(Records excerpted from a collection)
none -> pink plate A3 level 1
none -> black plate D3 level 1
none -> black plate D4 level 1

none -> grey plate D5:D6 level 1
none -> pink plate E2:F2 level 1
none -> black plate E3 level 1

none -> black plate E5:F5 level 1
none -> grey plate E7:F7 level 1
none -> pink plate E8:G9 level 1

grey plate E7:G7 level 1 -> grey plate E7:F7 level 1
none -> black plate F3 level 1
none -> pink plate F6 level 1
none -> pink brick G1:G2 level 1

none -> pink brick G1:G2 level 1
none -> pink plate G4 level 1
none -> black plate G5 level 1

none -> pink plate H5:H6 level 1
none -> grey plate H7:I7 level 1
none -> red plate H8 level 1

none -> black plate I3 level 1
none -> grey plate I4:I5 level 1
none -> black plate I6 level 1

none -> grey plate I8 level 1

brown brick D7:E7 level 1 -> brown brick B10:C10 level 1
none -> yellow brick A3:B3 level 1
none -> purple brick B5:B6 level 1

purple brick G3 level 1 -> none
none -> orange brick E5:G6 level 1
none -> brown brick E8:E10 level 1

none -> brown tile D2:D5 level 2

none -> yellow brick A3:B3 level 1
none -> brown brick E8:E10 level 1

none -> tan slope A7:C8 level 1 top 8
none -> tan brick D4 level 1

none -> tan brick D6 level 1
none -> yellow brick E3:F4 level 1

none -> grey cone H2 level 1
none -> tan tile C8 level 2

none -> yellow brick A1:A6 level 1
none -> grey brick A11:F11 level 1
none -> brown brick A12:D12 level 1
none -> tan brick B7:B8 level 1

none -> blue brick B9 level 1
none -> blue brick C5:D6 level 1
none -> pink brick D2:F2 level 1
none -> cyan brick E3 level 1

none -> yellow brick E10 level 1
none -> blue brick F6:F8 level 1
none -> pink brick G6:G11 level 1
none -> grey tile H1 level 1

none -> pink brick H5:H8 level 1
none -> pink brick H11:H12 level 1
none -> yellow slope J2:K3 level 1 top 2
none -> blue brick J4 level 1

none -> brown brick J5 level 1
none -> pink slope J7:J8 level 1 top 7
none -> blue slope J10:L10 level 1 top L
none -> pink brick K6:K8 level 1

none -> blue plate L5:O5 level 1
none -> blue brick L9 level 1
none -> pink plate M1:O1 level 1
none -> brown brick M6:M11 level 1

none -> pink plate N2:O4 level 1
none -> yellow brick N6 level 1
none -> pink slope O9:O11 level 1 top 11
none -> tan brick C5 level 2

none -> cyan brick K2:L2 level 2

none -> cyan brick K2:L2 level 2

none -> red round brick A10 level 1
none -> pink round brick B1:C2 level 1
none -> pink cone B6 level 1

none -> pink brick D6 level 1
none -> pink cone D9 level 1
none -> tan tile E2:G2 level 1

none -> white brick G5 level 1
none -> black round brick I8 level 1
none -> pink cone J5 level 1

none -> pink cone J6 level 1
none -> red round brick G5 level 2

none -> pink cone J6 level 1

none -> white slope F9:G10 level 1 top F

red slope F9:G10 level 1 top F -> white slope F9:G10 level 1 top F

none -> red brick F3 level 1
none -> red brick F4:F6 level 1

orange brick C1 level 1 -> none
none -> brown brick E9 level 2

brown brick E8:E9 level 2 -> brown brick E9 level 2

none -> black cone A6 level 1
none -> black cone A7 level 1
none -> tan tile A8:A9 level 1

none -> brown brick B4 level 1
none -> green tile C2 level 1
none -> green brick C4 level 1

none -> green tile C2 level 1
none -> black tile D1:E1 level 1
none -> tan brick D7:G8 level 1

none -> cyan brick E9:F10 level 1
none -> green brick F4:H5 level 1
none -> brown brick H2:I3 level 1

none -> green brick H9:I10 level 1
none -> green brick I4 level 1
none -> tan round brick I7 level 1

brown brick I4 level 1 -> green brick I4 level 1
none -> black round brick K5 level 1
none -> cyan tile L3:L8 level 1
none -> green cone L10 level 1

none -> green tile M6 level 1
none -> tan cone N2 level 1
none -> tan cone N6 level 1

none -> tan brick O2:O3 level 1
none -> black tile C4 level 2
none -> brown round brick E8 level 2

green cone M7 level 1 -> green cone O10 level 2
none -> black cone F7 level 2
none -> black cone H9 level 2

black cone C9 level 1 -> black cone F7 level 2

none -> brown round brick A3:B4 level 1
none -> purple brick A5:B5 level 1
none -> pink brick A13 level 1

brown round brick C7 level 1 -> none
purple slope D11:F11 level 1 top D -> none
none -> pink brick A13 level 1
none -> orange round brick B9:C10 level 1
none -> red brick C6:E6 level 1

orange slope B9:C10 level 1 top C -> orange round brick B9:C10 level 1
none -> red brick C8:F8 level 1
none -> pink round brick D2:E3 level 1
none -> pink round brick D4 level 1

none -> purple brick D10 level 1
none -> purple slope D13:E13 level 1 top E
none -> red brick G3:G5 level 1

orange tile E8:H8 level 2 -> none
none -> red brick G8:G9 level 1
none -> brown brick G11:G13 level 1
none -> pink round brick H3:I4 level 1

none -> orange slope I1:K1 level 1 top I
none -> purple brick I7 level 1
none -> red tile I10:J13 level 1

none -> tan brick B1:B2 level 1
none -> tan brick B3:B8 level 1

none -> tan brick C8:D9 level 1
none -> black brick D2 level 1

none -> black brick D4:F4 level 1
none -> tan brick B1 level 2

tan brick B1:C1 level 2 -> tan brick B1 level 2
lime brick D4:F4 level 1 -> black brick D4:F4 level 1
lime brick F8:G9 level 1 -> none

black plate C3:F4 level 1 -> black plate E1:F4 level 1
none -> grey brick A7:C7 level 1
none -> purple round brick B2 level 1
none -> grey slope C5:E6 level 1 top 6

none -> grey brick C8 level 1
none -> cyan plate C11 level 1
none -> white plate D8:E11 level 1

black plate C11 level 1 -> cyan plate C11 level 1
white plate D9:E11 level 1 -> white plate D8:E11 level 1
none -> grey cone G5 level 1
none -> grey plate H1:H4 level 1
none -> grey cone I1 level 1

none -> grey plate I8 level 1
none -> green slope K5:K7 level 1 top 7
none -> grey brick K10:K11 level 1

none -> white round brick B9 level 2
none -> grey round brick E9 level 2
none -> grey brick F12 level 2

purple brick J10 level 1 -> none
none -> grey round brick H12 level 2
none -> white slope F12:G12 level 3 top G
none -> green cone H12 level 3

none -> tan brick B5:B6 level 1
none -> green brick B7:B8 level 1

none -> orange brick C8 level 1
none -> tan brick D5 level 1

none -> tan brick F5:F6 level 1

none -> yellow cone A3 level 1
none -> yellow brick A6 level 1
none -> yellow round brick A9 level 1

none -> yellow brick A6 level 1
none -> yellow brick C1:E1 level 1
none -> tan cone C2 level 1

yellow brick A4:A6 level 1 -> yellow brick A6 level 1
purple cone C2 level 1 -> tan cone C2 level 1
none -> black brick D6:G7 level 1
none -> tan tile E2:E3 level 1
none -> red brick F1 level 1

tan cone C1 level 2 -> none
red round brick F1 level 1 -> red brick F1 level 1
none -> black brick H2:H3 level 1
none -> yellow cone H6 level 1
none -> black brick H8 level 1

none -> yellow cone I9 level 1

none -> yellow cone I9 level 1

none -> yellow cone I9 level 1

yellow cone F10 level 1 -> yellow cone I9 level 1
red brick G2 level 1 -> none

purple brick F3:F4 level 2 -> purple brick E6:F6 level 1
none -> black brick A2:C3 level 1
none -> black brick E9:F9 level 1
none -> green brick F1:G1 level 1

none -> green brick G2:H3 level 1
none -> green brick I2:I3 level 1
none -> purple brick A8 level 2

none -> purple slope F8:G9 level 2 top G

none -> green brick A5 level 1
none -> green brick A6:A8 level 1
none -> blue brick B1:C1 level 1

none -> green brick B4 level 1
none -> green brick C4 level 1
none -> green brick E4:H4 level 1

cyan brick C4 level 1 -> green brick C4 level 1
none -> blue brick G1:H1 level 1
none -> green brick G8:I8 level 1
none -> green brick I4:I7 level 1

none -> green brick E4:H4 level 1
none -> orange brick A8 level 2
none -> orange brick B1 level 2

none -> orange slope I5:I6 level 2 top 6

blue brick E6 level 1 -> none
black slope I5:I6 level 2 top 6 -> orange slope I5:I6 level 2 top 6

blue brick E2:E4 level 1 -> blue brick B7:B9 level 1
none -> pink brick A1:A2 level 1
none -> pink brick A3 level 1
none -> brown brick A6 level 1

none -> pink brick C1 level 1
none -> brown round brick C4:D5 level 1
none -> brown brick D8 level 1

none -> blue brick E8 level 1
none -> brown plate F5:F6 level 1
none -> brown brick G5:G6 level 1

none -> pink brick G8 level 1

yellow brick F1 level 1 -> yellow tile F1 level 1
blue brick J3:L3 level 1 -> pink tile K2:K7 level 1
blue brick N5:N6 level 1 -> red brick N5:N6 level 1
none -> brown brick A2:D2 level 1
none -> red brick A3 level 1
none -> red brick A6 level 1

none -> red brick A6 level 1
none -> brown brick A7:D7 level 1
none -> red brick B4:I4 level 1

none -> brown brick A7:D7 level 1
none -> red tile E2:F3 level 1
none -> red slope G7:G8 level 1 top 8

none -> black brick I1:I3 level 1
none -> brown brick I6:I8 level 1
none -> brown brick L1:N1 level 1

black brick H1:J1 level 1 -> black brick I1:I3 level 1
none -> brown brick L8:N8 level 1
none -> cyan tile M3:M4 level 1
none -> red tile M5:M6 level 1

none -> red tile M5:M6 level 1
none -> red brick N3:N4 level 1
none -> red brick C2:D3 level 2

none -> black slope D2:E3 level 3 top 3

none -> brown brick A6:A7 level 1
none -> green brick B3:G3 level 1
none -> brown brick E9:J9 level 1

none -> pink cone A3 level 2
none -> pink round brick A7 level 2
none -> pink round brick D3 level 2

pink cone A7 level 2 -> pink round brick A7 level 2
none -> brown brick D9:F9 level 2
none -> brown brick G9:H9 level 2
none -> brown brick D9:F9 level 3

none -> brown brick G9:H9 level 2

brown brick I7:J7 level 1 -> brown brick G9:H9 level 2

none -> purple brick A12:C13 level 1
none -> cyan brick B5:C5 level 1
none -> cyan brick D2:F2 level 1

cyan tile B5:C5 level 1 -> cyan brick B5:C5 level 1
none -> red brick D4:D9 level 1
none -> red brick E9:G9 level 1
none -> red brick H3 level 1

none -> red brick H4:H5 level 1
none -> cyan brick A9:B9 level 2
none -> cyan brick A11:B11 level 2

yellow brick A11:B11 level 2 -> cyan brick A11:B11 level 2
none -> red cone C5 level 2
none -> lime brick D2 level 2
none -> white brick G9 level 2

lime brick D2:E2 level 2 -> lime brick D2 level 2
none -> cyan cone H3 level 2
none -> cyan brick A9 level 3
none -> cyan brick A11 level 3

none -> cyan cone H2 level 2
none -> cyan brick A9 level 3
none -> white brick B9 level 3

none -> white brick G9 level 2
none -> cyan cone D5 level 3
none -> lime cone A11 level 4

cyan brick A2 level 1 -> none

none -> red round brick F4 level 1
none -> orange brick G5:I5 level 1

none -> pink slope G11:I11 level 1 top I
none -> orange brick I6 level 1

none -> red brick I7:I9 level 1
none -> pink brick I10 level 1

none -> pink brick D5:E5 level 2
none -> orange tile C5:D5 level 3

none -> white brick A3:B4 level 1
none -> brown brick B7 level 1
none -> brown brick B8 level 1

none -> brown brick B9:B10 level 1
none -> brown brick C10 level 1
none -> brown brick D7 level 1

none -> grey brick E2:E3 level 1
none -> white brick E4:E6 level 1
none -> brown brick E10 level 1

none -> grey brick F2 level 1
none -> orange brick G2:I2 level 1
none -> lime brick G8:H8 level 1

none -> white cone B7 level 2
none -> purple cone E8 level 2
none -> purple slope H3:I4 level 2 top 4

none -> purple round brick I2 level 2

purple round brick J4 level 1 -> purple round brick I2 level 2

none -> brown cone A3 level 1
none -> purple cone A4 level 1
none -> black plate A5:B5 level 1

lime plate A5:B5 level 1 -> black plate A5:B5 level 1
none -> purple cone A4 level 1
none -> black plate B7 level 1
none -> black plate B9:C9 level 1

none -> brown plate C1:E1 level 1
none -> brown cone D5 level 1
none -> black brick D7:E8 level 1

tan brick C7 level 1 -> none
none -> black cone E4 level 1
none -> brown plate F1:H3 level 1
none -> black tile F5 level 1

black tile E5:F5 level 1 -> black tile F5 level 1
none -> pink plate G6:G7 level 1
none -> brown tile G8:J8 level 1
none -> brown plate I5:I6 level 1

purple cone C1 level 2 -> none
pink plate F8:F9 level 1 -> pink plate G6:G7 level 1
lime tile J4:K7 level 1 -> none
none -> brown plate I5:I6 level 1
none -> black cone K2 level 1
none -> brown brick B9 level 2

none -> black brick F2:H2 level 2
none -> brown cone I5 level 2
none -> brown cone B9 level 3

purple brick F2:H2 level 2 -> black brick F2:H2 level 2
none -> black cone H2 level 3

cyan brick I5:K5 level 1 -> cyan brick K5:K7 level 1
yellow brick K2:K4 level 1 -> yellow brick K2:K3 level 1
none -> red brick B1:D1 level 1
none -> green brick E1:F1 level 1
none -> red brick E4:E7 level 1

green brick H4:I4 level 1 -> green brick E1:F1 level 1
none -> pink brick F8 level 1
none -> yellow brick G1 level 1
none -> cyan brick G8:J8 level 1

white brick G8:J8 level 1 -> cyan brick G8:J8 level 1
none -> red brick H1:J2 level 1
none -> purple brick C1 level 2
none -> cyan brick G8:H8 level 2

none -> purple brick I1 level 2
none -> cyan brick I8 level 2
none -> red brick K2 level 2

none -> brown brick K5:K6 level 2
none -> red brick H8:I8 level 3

Goal of the exercise >> Write down again, exactly as given, only the lines above that fall from the line with "none -> pink cone B6 level 1" to the line with "red slope F9:G10", inclusive.

Output of the exercise >>
none -> pink cone B6 level 1

none -> pink brick D6 level 1
none -> pink cone D9 level 1
none -> tan tile E2:G2 level 1

none -> white brick G5 level 1
none -> black round brick I8 level 1
none -> pink cone J5 level 1

none -> pink cone J6 level 1
none -> red round brick G5 level 2

none -> pink cone J6 level 1

none -> white slope F9:G10 level 1 top F

red slope F9:G10 level 1 top F -> white slope F9:G10 level 1 top F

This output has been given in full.